> _Before-and-after change records_
========================================================================
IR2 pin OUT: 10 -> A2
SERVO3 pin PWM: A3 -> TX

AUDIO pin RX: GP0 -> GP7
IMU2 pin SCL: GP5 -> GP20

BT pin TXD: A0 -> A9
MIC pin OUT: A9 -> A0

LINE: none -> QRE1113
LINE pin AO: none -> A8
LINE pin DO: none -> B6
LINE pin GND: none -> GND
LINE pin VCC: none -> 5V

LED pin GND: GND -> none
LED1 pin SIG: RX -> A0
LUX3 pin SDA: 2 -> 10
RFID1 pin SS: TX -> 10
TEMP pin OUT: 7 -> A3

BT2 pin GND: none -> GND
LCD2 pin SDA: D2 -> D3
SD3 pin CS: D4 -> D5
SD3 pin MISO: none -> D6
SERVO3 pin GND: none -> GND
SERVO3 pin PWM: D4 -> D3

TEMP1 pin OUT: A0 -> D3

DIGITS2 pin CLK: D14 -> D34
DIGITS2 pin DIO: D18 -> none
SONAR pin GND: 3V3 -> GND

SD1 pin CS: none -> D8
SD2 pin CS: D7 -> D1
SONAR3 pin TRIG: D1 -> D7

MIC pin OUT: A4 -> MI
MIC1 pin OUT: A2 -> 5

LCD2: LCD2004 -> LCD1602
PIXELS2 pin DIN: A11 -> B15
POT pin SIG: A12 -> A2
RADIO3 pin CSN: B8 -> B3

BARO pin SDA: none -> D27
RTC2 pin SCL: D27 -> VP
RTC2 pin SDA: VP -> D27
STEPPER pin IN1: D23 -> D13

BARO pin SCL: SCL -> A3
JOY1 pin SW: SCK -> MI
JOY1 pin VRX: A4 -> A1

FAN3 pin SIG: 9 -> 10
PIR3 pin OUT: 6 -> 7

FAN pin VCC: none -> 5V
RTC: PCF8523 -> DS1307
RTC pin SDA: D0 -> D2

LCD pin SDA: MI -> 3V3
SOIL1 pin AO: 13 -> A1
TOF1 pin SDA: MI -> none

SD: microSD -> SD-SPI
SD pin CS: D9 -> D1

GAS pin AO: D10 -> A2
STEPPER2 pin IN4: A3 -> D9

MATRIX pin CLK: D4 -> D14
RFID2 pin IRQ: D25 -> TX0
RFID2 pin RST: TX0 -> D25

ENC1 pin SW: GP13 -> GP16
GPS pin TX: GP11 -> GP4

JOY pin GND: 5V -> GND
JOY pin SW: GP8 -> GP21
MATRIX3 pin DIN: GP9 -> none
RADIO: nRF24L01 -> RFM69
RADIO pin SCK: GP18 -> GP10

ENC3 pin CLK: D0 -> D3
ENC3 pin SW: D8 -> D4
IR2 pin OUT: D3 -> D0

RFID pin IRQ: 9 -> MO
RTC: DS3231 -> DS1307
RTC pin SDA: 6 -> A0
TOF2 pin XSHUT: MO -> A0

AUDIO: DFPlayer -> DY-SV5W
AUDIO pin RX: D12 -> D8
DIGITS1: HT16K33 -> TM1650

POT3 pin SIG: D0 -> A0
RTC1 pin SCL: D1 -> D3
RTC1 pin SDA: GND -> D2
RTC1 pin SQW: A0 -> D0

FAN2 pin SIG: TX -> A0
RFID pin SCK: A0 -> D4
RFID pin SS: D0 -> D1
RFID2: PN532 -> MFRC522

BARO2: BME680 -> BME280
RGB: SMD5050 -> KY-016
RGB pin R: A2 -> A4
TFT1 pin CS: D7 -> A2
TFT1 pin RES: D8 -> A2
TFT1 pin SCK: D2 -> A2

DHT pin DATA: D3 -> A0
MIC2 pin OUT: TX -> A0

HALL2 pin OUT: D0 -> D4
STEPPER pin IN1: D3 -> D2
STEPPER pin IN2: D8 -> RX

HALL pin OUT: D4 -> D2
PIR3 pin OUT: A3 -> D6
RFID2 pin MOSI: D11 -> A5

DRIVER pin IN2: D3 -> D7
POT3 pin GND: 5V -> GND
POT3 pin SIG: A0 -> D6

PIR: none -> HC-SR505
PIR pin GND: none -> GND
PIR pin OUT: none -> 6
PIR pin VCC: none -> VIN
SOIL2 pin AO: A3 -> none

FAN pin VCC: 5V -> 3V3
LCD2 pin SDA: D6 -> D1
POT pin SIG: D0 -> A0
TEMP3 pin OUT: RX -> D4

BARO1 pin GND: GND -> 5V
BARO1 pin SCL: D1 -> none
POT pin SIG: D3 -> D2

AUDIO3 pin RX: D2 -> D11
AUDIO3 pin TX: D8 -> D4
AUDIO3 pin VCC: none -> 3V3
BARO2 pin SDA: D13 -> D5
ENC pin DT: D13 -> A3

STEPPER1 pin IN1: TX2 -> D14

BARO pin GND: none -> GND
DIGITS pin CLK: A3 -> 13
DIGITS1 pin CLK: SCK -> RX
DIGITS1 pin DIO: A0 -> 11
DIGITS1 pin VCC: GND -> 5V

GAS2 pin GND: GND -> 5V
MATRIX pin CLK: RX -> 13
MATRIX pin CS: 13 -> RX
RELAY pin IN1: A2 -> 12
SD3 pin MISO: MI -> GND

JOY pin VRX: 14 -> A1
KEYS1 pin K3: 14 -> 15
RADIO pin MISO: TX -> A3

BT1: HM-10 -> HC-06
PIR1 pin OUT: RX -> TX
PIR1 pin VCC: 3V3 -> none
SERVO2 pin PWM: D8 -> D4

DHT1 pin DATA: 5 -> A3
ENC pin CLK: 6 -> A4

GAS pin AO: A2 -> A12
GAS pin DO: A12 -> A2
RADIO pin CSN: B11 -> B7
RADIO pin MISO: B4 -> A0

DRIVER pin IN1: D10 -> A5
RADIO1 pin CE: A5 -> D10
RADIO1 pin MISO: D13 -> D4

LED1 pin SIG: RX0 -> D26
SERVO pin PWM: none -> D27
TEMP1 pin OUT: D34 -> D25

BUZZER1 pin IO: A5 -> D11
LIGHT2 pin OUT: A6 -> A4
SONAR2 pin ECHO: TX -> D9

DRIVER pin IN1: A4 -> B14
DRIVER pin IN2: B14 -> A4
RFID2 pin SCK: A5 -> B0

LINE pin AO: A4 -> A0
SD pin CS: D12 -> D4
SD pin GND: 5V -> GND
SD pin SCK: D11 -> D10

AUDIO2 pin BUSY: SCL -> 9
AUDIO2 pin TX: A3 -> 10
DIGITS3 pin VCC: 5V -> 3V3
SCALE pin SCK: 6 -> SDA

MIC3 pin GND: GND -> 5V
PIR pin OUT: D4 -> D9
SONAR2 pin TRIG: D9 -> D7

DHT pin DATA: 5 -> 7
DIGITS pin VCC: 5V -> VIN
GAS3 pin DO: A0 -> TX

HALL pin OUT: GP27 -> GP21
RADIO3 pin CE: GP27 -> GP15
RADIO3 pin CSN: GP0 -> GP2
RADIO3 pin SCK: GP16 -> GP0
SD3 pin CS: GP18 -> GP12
========================================================================
> _WHAT TO WORK ON_
Looking at the data above, return every line from the one with "RFID2 pin IRQ: D25 -> TX0" down to the one with "POT pin SIG: D0 -> A0", exactly and inclusively.

> _TASK ANSWER_
RFID2 pin IRQ: D25 -> TX0
RFID2 pin RST: TX0 -> D25

ENC1 pin SW: GP13 -> GP16
GPS pin TX: GP11 -> GP4

JOY pin GND: 5V -> GND
JOY pin SW: GP8 -> GP21
MATRIX3 pin DIN: GP9 -> none
RADIO: nRF24L01 -> RFM69
RADIO pin SCK: GP18 -> GP10

ENC3 pin CLK: D0 -> D3
ENC3 pin SW: D8 -> D4
IR2 pin OUT: D3 -> D0

RFID pin IRQ: 9 -> MO
RTC: DS3231 -> DS1307
RTC pin SDA: 6 -> A0
TOF2 pin XSHUT: MO -> A0

AUDIO: DFPlayer -> DY-SV5W
AUDIO pin RX: D12 -> D8
DIGITS1: HT16K33 -> TM1650

POT3 pin SIG: D0 -> A0
RTC1 pin SCL: D1 -> D3
RTC1 pin SDA: GND -> D2
RTC1 pin SQW: A0 -> D0

FAN2 pin SIG: TX -> A0
RFID pin SCK: A0 -> D4
RFID pin SS: D0 -> D1
RFID2: PN532 -> MFRC522

BARO2: BME680 -> BME280
RGB: SMD5050 -> KY-016
RGB pin R: A2 -> A4
TFT1 pin CS: D7 -> A2
TFT1 pin RES: D8 -> A2
TFT1 pin SCK: D2 -> A2

DHT pin DATA: D3 -> A0
MIC2 pin OUT: TX -> A0

HALL2 pin OUT: D0 -> D4
STEPPER pin IN1: D3 -> D2
STEPPER pin IN2: D8 -> RX

HALL pin OUT: D4 -> D2
PIR3 pin OUT: A3 -> D6
RFID2 pin MOSI: D11 -> A5

DRIVER pin IN2: D3 -> D7
POT3 pin GND: 5V -> GND
POT3 pin SIG: A0 -> D6

PIR: none -> HC-SR505
PIR pin GND: none -> GND
PIR pin OUT: none -> 6
PIR pin VCC: none -> VIN
SOIL2 pin AO: A3 -> none

FAN pin VCC: 5V -> 3V3
LCD2 pin SDA: D6 -> D1
POT pin SIG: D0 -> A0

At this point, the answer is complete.